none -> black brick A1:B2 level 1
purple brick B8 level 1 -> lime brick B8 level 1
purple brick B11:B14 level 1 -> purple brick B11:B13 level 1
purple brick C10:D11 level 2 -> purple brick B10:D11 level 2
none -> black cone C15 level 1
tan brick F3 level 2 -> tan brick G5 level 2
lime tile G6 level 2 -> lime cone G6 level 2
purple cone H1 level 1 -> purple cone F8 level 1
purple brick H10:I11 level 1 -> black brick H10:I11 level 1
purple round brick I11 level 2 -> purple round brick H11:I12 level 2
• • • • •
Problem:
What must be transcribed is the run of lines from the one containing "purple brick H10:I11" to the last line of the data above, inclusive, and only that.

Solution to the exercise:
purple brick H10:I11 level 1 -> black brick H10:I11 level 1
purple round brick I11 level 2 -> purple round brick H11:I12 level 2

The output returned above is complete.